→ TASK INSTRUCTIONS
Every line below between the one holding "S4: button (+12V, GND)" and the one holding "L201: none -> 2.2uH (AMP, LEDK)", inclusive, should be copied exactly, and no other line.

→ DATA
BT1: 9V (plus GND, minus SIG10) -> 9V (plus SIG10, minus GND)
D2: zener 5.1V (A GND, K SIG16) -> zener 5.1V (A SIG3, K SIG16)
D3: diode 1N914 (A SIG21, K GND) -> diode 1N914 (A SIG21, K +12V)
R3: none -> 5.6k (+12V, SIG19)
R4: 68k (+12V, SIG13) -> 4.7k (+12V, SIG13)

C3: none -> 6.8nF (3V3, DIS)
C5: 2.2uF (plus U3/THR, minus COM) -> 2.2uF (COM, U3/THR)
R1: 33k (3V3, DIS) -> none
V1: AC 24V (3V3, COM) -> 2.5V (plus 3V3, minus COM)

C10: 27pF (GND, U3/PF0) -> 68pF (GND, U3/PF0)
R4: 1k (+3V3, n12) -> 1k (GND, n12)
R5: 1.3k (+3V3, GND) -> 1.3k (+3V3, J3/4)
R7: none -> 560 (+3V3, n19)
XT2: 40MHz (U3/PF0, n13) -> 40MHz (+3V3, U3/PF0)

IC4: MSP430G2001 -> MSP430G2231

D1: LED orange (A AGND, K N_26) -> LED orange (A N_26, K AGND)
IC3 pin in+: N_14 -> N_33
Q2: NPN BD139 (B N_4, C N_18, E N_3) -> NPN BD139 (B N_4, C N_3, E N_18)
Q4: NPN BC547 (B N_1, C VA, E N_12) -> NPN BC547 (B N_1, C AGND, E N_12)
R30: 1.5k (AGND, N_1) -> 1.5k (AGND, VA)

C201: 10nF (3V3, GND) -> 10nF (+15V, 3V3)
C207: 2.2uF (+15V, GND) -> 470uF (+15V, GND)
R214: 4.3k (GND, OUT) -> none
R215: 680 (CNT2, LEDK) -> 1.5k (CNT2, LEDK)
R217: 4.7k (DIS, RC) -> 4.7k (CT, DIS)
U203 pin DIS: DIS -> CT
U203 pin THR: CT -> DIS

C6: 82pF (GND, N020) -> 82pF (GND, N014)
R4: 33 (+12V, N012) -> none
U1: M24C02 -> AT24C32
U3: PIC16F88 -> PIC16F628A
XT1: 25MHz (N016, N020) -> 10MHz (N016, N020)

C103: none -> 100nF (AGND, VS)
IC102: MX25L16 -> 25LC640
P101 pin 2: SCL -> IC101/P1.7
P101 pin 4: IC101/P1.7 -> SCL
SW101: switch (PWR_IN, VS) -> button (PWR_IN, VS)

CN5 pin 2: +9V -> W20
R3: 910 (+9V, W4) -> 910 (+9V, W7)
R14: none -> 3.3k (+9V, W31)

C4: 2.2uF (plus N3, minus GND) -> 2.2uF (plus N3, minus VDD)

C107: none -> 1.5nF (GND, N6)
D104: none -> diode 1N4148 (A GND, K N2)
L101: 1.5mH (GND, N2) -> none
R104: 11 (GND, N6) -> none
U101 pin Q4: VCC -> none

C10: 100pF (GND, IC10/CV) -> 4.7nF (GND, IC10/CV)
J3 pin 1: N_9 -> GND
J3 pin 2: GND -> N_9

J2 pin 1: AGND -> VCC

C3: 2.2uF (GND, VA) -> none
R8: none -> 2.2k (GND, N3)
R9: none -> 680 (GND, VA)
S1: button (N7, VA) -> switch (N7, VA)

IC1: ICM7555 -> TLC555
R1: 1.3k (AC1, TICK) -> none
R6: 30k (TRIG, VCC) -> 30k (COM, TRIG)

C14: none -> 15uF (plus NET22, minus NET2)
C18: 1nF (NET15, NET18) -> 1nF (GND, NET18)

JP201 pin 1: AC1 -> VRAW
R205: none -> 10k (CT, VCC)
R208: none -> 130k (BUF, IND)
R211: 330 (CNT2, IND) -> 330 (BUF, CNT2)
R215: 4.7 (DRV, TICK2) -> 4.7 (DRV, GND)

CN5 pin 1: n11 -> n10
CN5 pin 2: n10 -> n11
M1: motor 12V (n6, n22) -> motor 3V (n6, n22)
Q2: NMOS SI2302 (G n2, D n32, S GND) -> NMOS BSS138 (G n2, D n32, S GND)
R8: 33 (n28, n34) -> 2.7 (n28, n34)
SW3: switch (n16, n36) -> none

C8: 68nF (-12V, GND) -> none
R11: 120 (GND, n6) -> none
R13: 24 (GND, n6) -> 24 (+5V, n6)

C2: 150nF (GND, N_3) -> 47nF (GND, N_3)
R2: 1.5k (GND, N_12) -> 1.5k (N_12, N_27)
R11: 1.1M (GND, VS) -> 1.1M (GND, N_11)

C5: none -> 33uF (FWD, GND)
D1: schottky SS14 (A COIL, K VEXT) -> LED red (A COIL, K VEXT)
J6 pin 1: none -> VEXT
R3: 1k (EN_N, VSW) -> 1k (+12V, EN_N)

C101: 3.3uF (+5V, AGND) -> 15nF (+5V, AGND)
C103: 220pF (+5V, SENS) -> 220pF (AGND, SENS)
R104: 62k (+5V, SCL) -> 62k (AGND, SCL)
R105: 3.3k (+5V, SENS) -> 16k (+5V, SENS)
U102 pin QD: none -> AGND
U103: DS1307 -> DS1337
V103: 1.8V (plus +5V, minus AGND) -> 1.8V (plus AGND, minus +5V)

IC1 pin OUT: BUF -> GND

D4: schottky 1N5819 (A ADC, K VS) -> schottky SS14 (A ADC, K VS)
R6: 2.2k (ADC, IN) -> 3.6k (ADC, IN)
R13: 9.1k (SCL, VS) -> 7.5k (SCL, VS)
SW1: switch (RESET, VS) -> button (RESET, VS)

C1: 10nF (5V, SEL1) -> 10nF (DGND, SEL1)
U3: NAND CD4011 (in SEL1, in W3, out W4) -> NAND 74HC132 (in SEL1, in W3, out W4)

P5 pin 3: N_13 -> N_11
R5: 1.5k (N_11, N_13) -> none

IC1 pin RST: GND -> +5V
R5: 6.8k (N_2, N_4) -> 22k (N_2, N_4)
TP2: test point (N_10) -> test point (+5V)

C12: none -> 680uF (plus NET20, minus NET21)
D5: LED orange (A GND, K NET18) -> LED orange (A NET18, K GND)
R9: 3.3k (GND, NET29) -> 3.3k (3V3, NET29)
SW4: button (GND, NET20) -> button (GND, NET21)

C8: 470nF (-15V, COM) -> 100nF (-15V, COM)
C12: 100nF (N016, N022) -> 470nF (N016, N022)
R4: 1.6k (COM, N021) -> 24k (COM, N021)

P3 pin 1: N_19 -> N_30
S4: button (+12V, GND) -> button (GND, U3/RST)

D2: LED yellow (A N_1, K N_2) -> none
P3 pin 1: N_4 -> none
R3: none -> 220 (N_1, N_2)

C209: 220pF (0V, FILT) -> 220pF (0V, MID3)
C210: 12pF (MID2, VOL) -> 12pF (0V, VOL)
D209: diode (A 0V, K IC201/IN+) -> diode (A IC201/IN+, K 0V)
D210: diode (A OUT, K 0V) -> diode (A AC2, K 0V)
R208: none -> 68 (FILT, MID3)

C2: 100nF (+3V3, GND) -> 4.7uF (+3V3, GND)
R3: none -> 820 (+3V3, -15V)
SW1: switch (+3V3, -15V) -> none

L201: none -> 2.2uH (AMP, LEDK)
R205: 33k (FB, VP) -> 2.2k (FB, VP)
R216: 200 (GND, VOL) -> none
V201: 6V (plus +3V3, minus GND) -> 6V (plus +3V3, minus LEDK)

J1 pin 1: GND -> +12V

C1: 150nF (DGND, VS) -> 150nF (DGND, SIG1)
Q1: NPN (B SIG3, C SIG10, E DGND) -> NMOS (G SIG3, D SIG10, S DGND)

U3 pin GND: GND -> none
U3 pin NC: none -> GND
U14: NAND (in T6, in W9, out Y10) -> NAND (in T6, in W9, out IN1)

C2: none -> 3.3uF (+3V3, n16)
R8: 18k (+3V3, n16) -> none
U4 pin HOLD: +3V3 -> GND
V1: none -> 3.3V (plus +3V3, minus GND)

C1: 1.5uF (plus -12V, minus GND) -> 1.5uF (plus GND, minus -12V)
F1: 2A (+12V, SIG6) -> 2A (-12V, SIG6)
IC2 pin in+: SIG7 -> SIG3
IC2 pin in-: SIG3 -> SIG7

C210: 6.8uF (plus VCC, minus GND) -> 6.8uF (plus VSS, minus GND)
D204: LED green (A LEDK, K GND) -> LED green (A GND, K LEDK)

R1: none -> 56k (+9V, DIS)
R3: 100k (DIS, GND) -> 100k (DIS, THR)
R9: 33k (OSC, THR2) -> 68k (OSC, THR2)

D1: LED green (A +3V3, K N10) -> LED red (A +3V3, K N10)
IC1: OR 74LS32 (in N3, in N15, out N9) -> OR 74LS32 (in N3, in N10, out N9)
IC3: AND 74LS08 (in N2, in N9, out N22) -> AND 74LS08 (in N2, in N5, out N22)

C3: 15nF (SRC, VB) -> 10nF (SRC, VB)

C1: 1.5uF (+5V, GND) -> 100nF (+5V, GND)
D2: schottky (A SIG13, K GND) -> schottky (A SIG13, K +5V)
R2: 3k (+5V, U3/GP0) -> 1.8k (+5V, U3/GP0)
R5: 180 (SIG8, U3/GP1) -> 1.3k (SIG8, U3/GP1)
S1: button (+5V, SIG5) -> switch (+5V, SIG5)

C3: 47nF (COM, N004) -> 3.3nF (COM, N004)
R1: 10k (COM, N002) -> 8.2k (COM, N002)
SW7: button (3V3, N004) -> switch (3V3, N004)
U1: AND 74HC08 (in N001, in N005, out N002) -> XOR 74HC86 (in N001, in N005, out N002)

→ YOUR RESPONSE
S4: button (+12V, GND) -> button (GND, U3/RST)

D2: LED yellow (A N_1, K N_2) -> none
P3 pin 1: N_4 -> none
R3: none -> 220 (N_1, N_2)

C209: 220pF (0V, FILT) -> 220pF (0V, MID3)
C210: 12pF (MID2, VOL) -> 12pF (0V, VOL)
D209: diode (A 0V, K IC201/IN+) -> diode (A IC201/IN+, K 0V)
D210: diode (A OUT, K 0V) -> diode (A AC2, K 0V)
R208: none -> 68 (FILT, MID3)

C2: 100nF (+3V3, GND) -> 4.7uF (+3V3, GND)
R3: none -> 820 (+3V3, -15V)
SW1: switch (+3V3, -15V) -> none

L201: none -> 2.2uH (AMP, LEDK)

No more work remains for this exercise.